(SOURCE DATA begins)

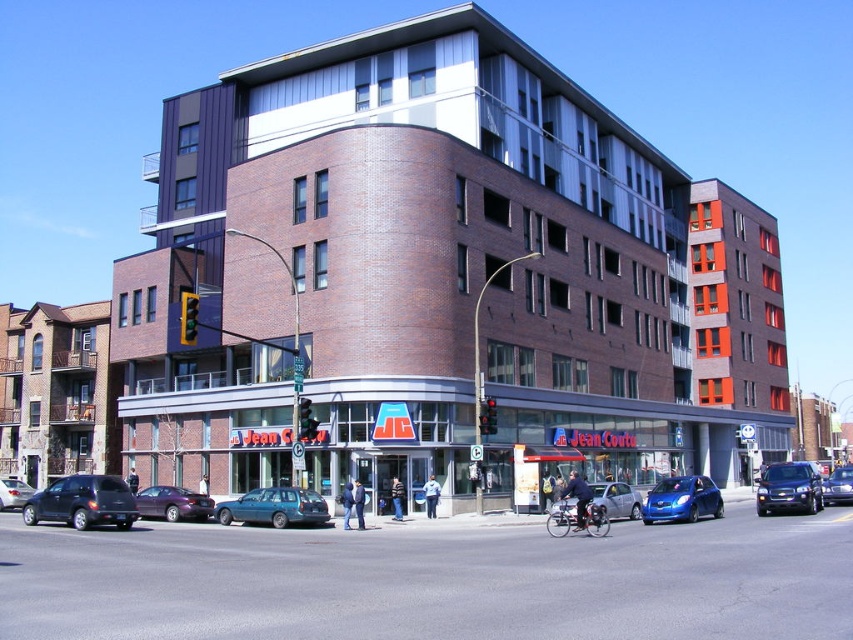
Describe the element at coordinates (274, 508) in the screenshot. The width and height of the screenshot is (853, 640). I see `teal matte station wagon at center` at that location.

Can you confirm if teal matte station wagon at center is positioned below metallic blue suv at center?

No, teal matte station wagon at center is not below metallic blue suv at center.

Which is in front, point (276, 502) or point (786, 492)?

Positioned in front is point (786, 492).

Identify the location of teal matte station wagon at center. This screenshot has width=853, height=640. (274, 508).

Can you confirm if matte black suv at lower left is taller than matte black sedan at center?

Correct, matte black suv at lower left is much taller as matte black sedan at center.

Between matte black suv at lower left and matte black sedan at center, which one has less height?

Standing shorter between the two is matte black sedan at center.

What do you see at coordinates (82, 502) in the screenshot?
I see `matte black suv at lower left` at bounding box center [82, 502].

At what (x,y) coordinates should I click in order to perform the action: click on matte black suv at lower left. Please return your answer as a coordinate pair (x, y). Looking at the image, I should click on (82, 502).

Is matte black suv at lower left positioned in front of shiny silver sedan at center?

Yes, matte black suv at lower left is in front of shiny silver sedan at center.

Can you confirm if matte black suv at lower left is positioned below shiny silver sedan at center?

Correct, matte black suv at lower left is located below shiny silver sedan at center.

Which is in front, point (48, 497) or point (828, 490)?

Point (48, 497) is more forward.

Find the location of a particular element. matte black suv at lower left is located at coordinates (82, 502).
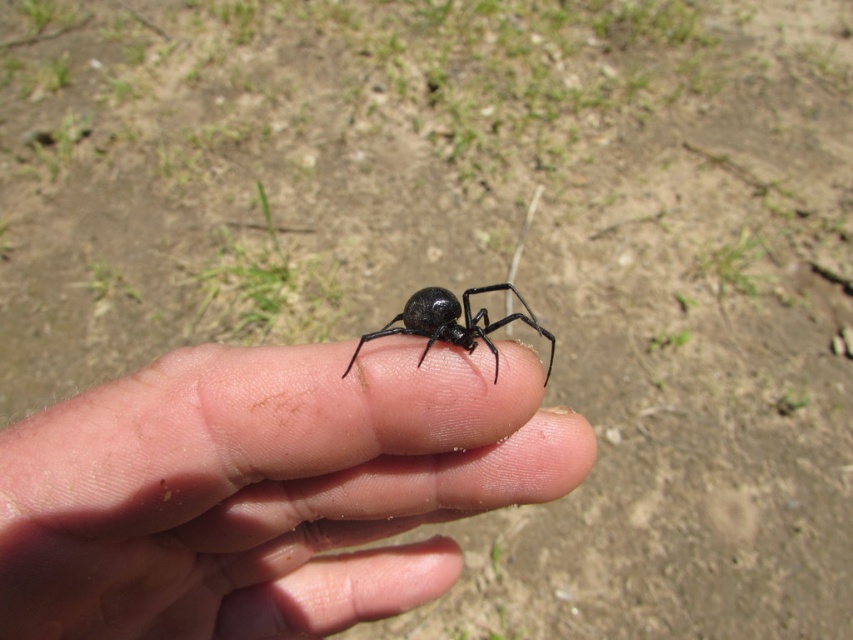
Can you confirm if smooth skin at center is taller than black matte spider at center?

Yes, smooth skin at center is taller than black matte spider at center.

Is point (223, 419) more distant than point (376, 332)?

No, (223, 419) is closer to viewer.

Where is `smooth skin at center`? This screenshot has height=640, width=853. smooth skin at center is located at coordinates 265,488.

(SOURCE DATA ends)

◆ EXERCISE DETAILS ◆
Repeat every line of the items above word for word, leaving out the pictures.

◆ OUTPUT OF THE TASK ◆
Describe the element at coordinates (274, 508) in the screenshot. The width and height of the screenshot is (853, 640). I see `teal matte station wagon at center` at that location.

Can you confirm if teal matte station wagon at center is positioned below metallic blue suv at center?

No, teal matte station wagon at center is not below metallic blue suv at center.

Which is in front, point (276, 502) or point (786, 492)?

Positioned in front is point (786, 492).

Identify the location of teal matte station wagon at center. This screenshot has width=853, height=640. (274, 508).

Can you confirm if matte black suv at lower left is taller than matte black sedan at center?

Correct, matte black suv at lower left is much taller as matte black sedan at center.

Between matte black suv at lower left and matte black sedan at center, which one has less height?

Standing shorter between the two is matte black sedan at center.

What do you see at coordinates (82, 502) in the screenshot?
I see `matte black suv at lower left` at bounding box center [82, 502].

At what (x,y) coordinates should I click in order to perform the action: click on matte black suv at lower left. Please return your answer as a coordinate pair (x, y). Looking at the image, I should click on (82, 502).

Is matte black suv at lower left positioned in front of shiny silver sedan at center?

Yes, matte black suv at lower left is in front of shiny silver sedan at center.

Can you confirm if matte black suv at lower left is positioned below shiny silver sedan at center?

Correct, matte black suv at lower left is located below shiny silver sedan at center.

Which is in front, point (48, 497) or point (828, 490)?

Point (48, 497) is more forward.

Find the location of a particular element. matte black suv at lower left is located at coordinates (82, 502).
Can you confirm if smooth skin at center is taller than black matte spider at center?

Yes, smooth skin at center is taller than black matte spider at center.

Is point (223, 419) more distant than point (376, 332)?

No, (223, 419) is closer to viewer.

Where is `smooth skin at center`? This screenshot has height=640, width=853. smooth skin at center is located at coordinates 265,488.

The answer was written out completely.